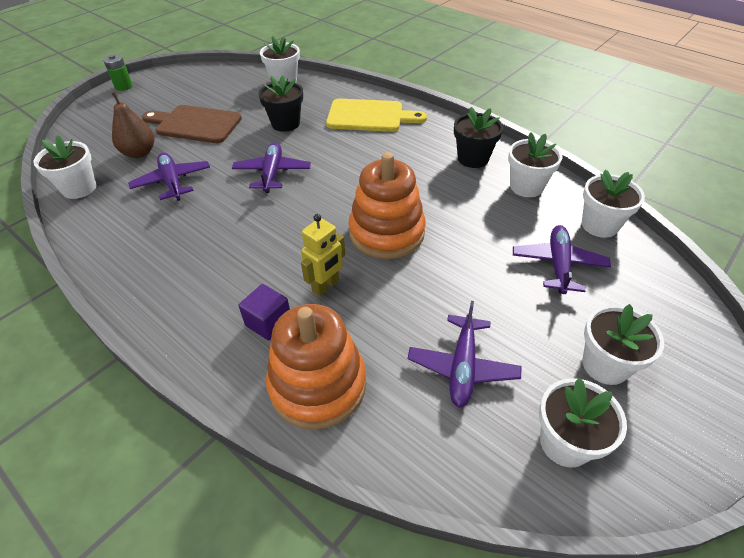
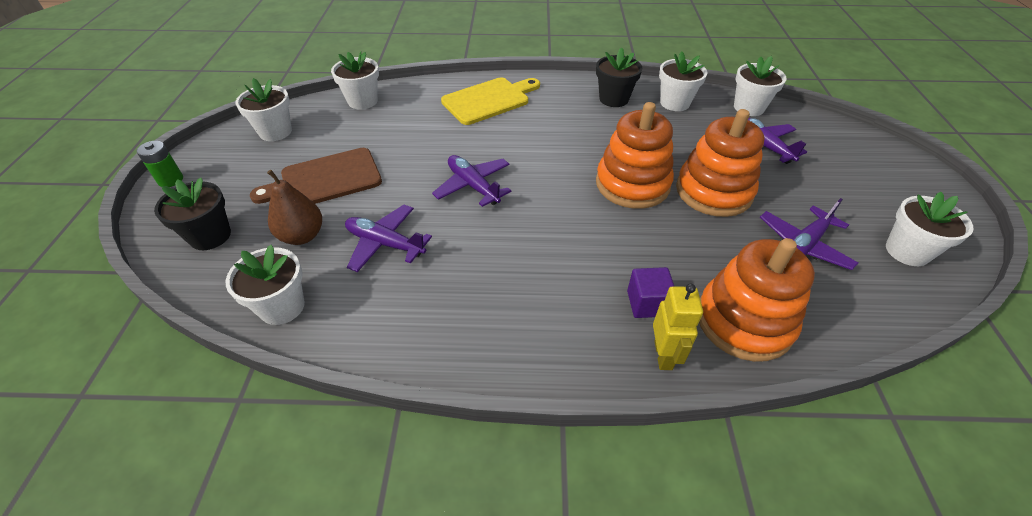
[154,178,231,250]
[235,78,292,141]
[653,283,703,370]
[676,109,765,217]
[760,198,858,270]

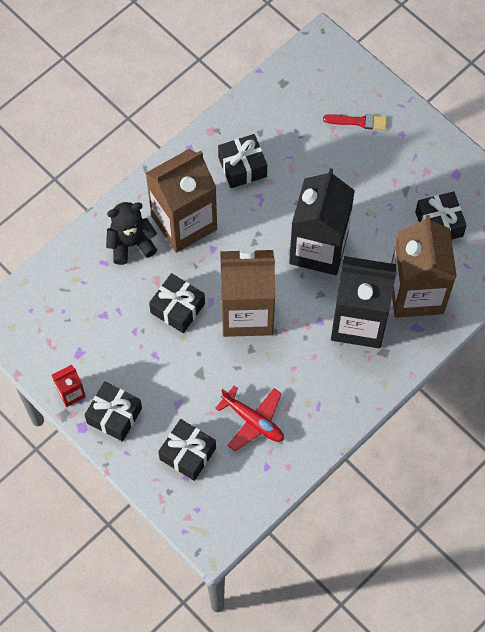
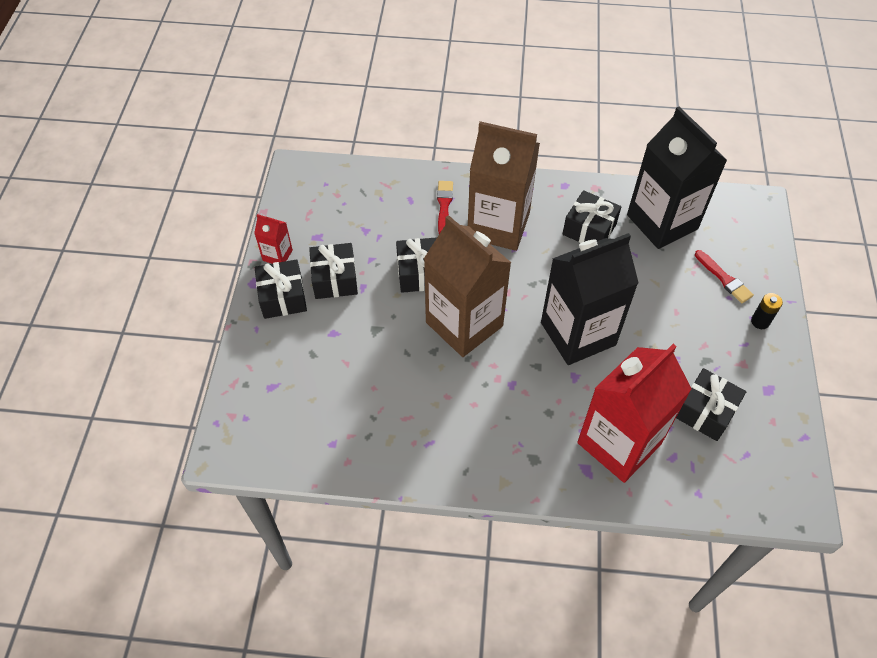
[309,243,358,299]
[437,181,453,234]
[577,344,692,483]
[627,107,727,249]
[751,293,783,329]
[215,386,284,451] (first image)

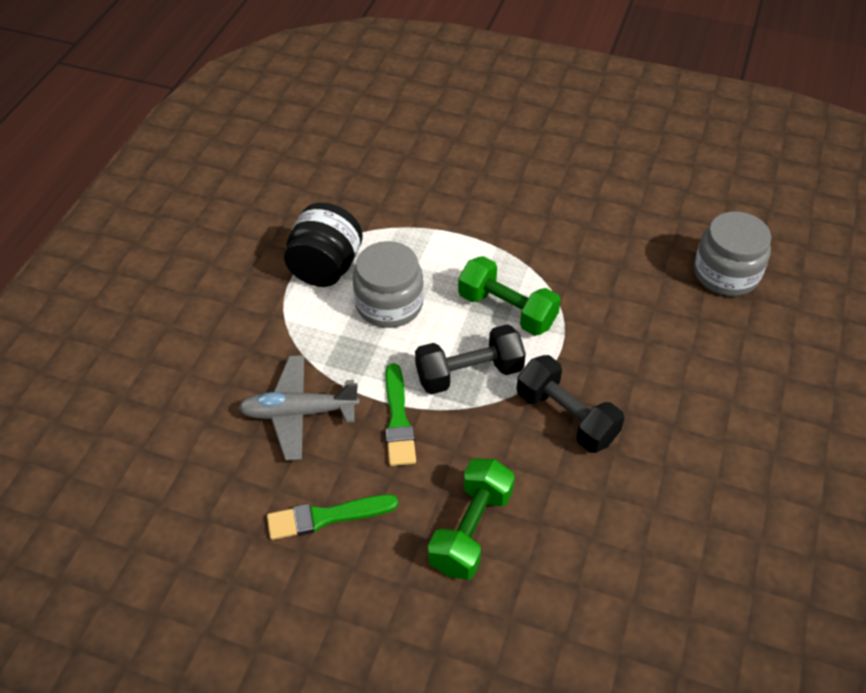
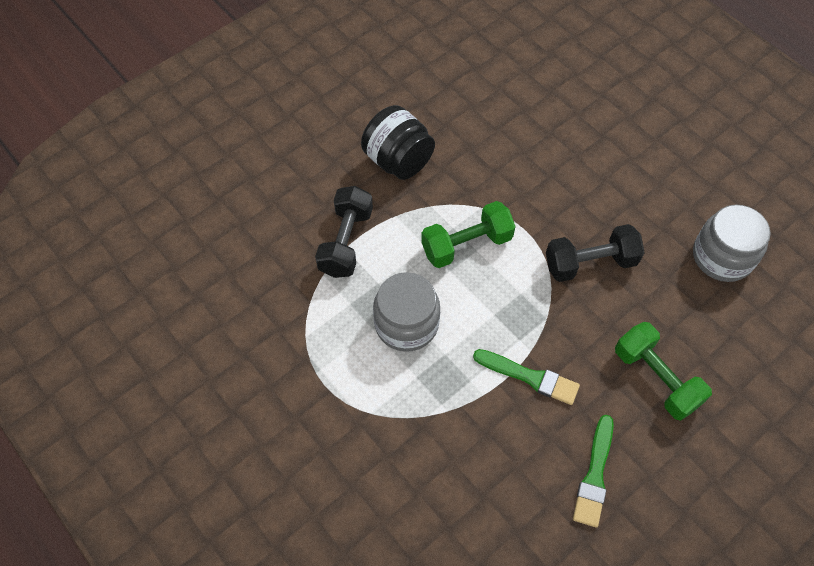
[315,186,373,278]
[361,105,435,180]
[693,204,771,282]
[238,355,360,461] (first image)

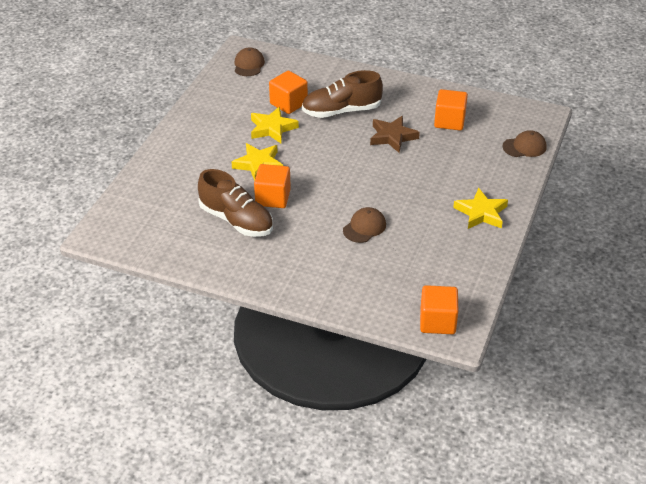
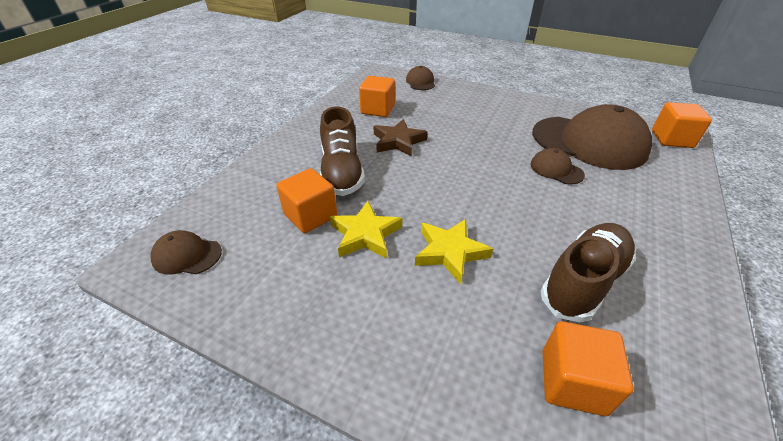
[532,104,652,170]
[542,321,634,416]
[453,188,508,229] (first image)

.....

PROBLEM TO WORK ON :: Please print the lines from the one holding "[215,386,284,451] (first image)" through the end of the records above, unchanged and with the pictures left out.

EXERCISE ANSWER ::
[215,386,284,451] (first image)

[315,186,373,278]
[361,105,435,180]
[693,204,771,282]
[238,355,360,461] (first image)

[532,104,652,170]
[542,321,634,416]
[453,188,508,229] (first image)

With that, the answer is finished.